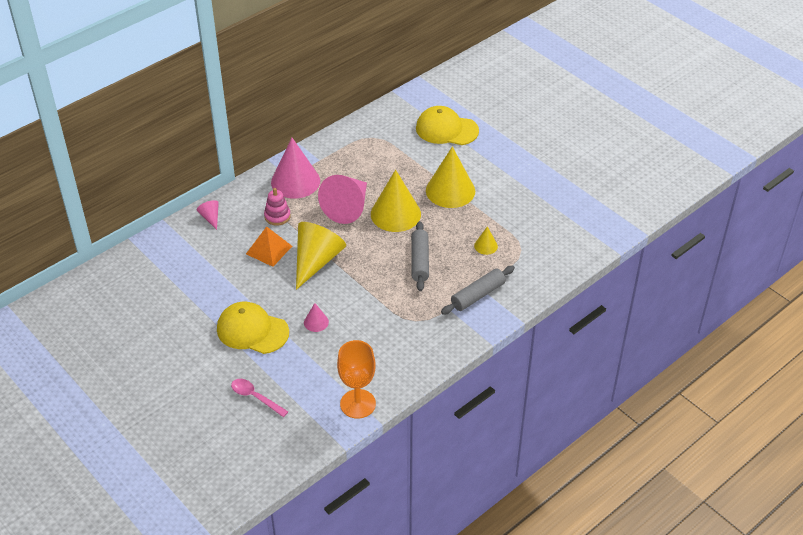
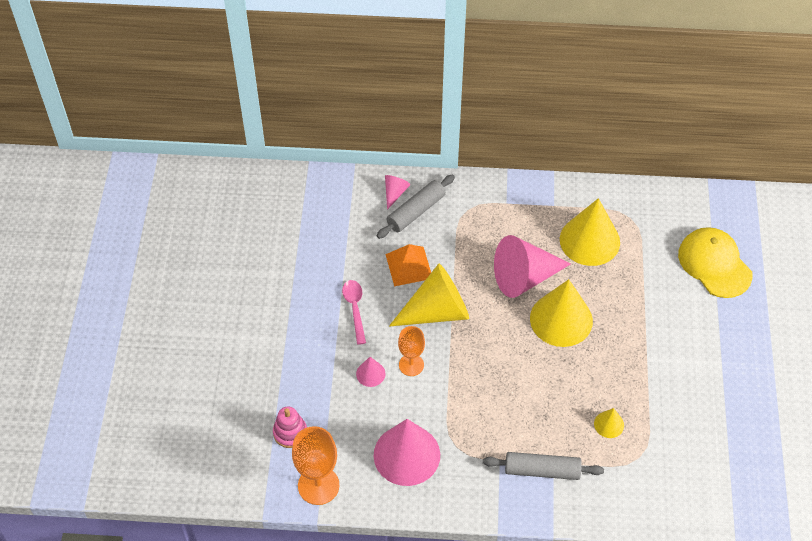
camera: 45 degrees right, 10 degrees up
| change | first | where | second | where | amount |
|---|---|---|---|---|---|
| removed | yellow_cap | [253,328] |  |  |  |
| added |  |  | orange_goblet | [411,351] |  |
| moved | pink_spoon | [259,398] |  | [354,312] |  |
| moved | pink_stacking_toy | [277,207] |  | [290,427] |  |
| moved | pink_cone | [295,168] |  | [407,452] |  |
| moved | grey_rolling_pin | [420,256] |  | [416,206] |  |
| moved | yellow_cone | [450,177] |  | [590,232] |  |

> **Work instructions**
The span to give again runs from the line with "where | amount |" through the last line of the records above; reproduce it exactly and nothing more.

> **The answer**
| change | first | where | second | where | amount |
|---|---|---|---|---|---|
| removed | yellow_cap | [253,328] |  |  |  |
| added |  |  | orange_goblet | [411,351] |  |
| moved | pink_spoon | [259,398] |  | [354,312] |  |
| moved | pink_stacking_toy | [277,207] |  | [290,427] |  |
| moved | pink_cone | [295,168] |  | [407,452] |  |
| moved | grey_rolling_pin | [420,256] |  | [416,206] |  |
| moved | yellow_cone | [450,177] |  | [590,232] |  |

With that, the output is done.